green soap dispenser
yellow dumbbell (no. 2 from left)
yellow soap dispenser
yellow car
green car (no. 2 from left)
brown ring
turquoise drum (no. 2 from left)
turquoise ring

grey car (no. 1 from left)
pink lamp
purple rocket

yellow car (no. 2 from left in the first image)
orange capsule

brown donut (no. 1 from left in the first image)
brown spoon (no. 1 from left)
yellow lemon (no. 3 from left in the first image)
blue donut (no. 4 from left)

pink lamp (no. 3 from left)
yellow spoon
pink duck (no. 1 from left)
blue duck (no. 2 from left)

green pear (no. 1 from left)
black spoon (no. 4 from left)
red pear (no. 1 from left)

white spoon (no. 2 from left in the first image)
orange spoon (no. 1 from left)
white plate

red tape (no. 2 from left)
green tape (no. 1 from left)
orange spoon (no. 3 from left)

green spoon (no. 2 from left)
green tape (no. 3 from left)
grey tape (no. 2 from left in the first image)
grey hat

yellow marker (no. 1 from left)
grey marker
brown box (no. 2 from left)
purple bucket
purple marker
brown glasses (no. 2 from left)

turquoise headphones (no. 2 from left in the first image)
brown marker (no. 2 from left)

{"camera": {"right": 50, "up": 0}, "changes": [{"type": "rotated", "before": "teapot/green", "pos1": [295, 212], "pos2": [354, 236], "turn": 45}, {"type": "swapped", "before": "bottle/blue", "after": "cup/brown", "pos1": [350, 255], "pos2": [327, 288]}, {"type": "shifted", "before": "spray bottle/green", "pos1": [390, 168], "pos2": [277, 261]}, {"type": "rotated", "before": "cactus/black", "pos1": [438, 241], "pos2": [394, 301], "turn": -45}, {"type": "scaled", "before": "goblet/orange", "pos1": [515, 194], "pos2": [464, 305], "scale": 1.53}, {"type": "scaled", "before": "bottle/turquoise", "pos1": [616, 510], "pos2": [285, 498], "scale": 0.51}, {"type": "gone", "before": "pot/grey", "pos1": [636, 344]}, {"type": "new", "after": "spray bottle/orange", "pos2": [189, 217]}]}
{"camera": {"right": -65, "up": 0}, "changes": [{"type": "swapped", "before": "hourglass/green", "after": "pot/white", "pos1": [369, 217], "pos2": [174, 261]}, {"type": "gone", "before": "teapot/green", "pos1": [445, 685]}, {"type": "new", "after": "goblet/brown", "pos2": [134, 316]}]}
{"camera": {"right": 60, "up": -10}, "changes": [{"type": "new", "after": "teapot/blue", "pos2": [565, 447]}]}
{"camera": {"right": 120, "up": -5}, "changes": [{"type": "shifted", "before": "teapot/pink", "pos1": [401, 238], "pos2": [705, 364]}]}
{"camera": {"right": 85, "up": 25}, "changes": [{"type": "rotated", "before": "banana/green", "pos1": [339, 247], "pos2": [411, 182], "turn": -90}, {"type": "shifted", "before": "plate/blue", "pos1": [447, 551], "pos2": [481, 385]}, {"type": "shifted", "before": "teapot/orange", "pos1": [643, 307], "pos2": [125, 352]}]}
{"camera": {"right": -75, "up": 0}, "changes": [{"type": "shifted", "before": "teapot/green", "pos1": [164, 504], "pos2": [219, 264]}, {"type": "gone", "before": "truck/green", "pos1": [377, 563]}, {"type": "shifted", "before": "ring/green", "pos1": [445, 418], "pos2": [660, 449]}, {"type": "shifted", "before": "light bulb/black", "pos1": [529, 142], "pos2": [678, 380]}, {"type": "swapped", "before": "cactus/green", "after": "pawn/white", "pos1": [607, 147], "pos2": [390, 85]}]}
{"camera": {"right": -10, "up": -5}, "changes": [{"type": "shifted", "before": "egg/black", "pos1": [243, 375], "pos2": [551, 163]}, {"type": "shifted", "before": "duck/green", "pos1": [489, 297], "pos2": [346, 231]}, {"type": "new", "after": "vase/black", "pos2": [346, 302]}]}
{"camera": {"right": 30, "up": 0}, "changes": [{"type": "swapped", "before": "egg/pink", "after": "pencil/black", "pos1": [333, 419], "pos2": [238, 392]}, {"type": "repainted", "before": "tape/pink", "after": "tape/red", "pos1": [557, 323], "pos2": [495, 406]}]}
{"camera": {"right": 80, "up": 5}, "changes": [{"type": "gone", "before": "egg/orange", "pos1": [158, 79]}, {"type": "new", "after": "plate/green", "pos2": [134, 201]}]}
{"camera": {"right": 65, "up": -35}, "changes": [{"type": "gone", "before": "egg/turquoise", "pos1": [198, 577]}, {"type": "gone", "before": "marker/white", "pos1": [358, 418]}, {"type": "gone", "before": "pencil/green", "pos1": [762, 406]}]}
-- -- --
### Task requirements
The complete material above is to be retyped word for word.

### Answer
green soap dispenser
yellow dumbbell (no. 2 from left)
yellow soap dispenser
yellow car
green car (no. 2 from left)
brown ring
turquoise drum (no. 2 from left)
turquoise ring

grey car (no. 1 from left)
pink lamp
purple rocket

yellow car (no. 2 from left in the first image)
orange capsule

brown donut (no. 1 from left in the first image)
brown spoon (no. 1 from left)
yellow lemon (no. 3 from left in the first image)
blue donut (no. 4 from left)

pink lamp (no. 3 from left)
yellow spoon
pink duck (no. 1 from left)
blue duck (no. 2 from left)

green pear (no. 1 from left)
black spoon (no. 4 from left)
red pear (no. 1 from left)

white spoon (no. 2 from left in the first image)
orange spoon (no. 1 from left)
white plate

red tape (no. 2 from left)
green tape (no. 1 from left)
orange spoon (no. 3 from left)

green spoon (no. 2 from left)
green tape (no. 3 from left)
grey tape (no. 2 from left in the first image)
grey hat

yellow marker (no. 1 from left)
grey marker
brown box (no. 2 from left)
purple bucket
purple marker
brown glasses (no. 2 from left)

turquoise headphones (no. 2 from left in the first image)
brown marker (no. 2 from left)

{"camera": {"right": 50, "up": 0}, "changes": [{"type": "rotated", "before": "teapot/green", "pos1": [295, 212], "pos2": [354, 236], "turn": 45}, {"type": "swapped", "before": "bottle/blue", "after": "cup/brown", "pos1": [350, 255], "pos2": [327, 288]}, {"type": "shifted", "before": "spray bottle/green", "pos1": [390, 168], "pos2": [277, 261]}, {"type": "rotated", "before": "cactus/black", "pos1": [438, 241], "pos2": [394, 301], "turn": -45}, {"type": "scaled", "before": "goblet/orange", "pos1": [515, 194], "pos2": [464, 305], "scale": 1.53}, {"type": "scaled", "before": "bottle/turquoise", "pos1": [616, 510], "pos2": [285, 498], "scale": 0.51}, {"type": "gone", "before": "pot/grey", "pos1": [636, 344]}, {"type": "new", "after": "spray bottle/orange", "pos2": [189, 217]}]}
{"camera": {"right": -65, "up": 0}, "changes": [{"type": "swapped", "before": "hourglass/green", "after": "pot/white", "pos1": [369, 217], "pos2": [174, 261]}, {"type": "gone", "before": "teapot/green", "pos1": [445, 685]}, {"type": "new", "after": "goblet/brown", "pos2": [134, 316]}]}
{"camera": {"right": 60, "up": -10}, "changes": [{"type": "new", "after": "teapot/blue", "pos2": [565, 447]}]}
{"camera": {"right": 120, "up": -5}, "changes": [{"type": "shifted", "before": "teapot/pink", "pos1": [401, 238], "pos2": [705, 364]}]}
{"camera": {"right": 85, "up": 25}, "changes": [{"type": "rotated", "before": "banana/green", "pos1": [339, 247], "pos2": [411, 182], "turn": -90}, {"type": "shifted", "before": "plate/blue", "pos1": [447, 551], "pos2": [481, 385]}, {"type": "shifted", "before": "teapot/orange", "pos1": [643, 307], "pos2": [125, 352]}]}
{"camera": {"right": -75, "up": 0}, "changes": [{"type": "shifted", "before": "teapot/green", "pos1": [164, 504], "pos2": [219, 264]}, {"type": "gone", "before": "truck/green", "pos1": [377, 563]}, {"type": "shifted", "before": "ring/green", "pos1": [445, 418], "pos2": [660, 449]}, {"type": "shifted", "before": "light bulb/black", "pos1": [529, 142], "pos2": [678, 380]}, {"type": "swapped", "before": "cactus/green", "after": "pawn/white", "pos1": [607, 147], "pos2": [390, 85]}]}
{"camera": {"right": -10, "up": -5}, "changes": [{"type": "shifted", "before": "egg/black", "pos1": [243, 375], "pos2": [551, 163]}, {"type": "shifted", "before": "duck/green", "pos1": [489, 297], "pos2": [346, 231]}, {"type": "new", "after": "vase/black", "pos2": [346, 302]}]}
{"camera": {"right": 30, "up": 0}, "changes": [{"type": "swapped", "before": "egg/pink", "after": "pencil/black", "pos1": [333, 419], "pos2": [238, 392]}, {"type": "repainted", "before": "tape/pink", "after": "tape/red", "pos1": [557, 323], "pos2": [495, 406]}]}
{"camera": {"right": 80, "up": 5}, "changes": [{"type": "gone", "before": "egg/orange", "pos1": [158, 79]}, {"type": "new", "after": "plate/green", "pos2": [134, 201]}]}
{"camera": {"right": 65, "up": -35}, "changes": [{"type": "gone", "before": "egg/turquoise", "pos1": [198, 577]}, {"type": "gone", "before": "marker/white", "pos1": [358, 418]}, {"type": "gone", "before": "pencil/green", "pos1": [762, 406]}]}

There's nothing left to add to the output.